◆ **Request**
Below is a listing; repeat exactly the lines from the one containing "camera: 25 degrees right, 20 degrees up" to the one containing "purple battery [413,160,450,224] -> none", both included.

◆ **Entries shown**
◆ ◆ ◆ ◆ ◆ ◆ ◆

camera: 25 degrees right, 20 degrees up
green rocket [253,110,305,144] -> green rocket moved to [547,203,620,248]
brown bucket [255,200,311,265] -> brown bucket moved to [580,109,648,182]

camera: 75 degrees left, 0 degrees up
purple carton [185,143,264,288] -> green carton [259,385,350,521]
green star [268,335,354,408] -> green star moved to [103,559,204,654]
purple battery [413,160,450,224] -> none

◆ ◆ ◆ ◆ ◆ ◆ ◆

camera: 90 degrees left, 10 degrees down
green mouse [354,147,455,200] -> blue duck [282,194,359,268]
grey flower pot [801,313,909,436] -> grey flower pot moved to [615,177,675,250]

◆ ◆ ◆ ◆ ◆ ◆ ◆

◆ **Result of this exercise**
camera: 25 degrees right, 20 degrees up
green rocket [253,110,305,144] -> green rocket moved to [547,203,620,248]
brown bucket [255,200,311,265] -> brown bucket moved to [580,109,648,182]

camera: 75 degrees left, 0 degrees up
purple carton [185,143,264,288] -> green carton [259,385,350,521]
green star [268,335,354,408] -> green star moved to [103,559,204,654]
purple battery [413,160,450,224] -> none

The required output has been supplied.